- _Data under study_:
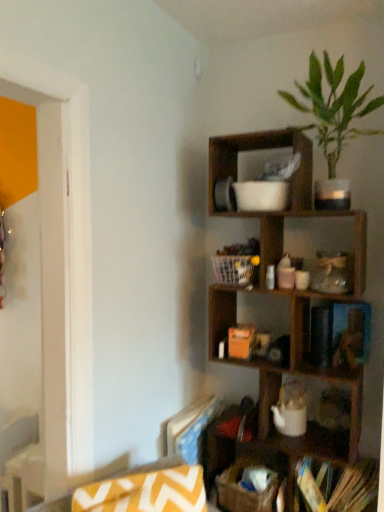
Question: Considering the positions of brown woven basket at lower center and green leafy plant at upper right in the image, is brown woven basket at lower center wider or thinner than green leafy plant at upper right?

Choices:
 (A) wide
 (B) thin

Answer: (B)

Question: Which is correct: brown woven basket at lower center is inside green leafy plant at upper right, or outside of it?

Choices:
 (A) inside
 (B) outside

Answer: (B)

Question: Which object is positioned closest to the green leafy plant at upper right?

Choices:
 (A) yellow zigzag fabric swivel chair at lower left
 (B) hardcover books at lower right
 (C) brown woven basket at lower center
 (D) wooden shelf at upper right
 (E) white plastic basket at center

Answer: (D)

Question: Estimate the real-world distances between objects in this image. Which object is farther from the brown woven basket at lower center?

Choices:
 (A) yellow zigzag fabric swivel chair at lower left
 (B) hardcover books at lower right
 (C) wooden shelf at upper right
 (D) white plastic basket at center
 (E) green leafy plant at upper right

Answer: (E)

--

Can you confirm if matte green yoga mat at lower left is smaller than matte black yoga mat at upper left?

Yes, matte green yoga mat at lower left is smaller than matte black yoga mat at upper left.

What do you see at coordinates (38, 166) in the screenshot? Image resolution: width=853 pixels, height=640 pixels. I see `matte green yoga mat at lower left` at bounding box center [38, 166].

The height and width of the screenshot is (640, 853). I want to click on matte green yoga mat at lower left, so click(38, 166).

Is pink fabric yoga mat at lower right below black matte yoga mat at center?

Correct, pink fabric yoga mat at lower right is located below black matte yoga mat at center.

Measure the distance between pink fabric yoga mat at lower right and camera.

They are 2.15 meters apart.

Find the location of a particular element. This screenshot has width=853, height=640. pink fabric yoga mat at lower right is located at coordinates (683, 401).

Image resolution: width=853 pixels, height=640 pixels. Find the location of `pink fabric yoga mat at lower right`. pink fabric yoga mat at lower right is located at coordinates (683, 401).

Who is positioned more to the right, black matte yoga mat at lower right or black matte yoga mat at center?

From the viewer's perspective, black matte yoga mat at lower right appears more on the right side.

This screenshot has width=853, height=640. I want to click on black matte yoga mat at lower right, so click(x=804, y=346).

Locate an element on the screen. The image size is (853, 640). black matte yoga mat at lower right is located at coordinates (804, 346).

==

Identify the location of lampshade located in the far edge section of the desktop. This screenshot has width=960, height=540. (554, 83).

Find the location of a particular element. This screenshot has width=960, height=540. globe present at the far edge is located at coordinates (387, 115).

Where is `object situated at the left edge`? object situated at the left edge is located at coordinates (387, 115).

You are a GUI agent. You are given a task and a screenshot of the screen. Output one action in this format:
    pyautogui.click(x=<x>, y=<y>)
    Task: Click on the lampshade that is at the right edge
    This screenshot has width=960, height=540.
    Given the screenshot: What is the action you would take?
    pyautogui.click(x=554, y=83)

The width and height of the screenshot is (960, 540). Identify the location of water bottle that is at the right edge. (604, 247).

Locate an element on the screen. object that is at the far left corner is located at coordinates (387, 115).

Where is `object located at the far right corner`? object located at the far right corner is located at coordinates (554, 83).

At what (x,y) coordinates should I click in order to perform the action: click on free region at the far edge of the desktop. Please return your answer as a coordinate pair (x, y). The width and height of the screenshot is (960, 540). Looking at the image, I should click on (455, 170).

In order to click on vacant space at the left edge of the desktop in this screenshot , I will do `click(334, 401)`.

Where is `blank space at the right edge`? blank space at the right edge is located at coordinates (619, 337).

- _Problem description_: Quote the items starting at the line that contains "The height and" and ending at the line that contains "From the viewer's", both of those lines included.

- _Task answer_:
The height and width of the screenshot is (640, 853). I want to click on matte green yoga mat at lower left, so click(38, 166).

Is pink fabric yoga mat at lower right below black matte yoga mat at center?

Correct, pink fabric yoga mat at lower right is located below black matte yoga mat at center.

Measure the distance between pink fabric yoga mat at lower right and camera.

They are 2.15 meters apart.

Find the location of a particular element. This screenshot has width=853, height=640. pink fabric yoga mat at lower right is located at coordinates (683, 401).

Image resolution: width=853 pixels, height=640 pixels. Find the location of `pink fabric yoga mat at lower right`. pink fabric yoga mat at lower right is located at coordinates (683, 401).

Who is positioned more to the right, black matte yoga mat at lower right or black matte yoga mat at center?

From the viewer's perspective, black matte yoga mat at lower right appears more on the right side.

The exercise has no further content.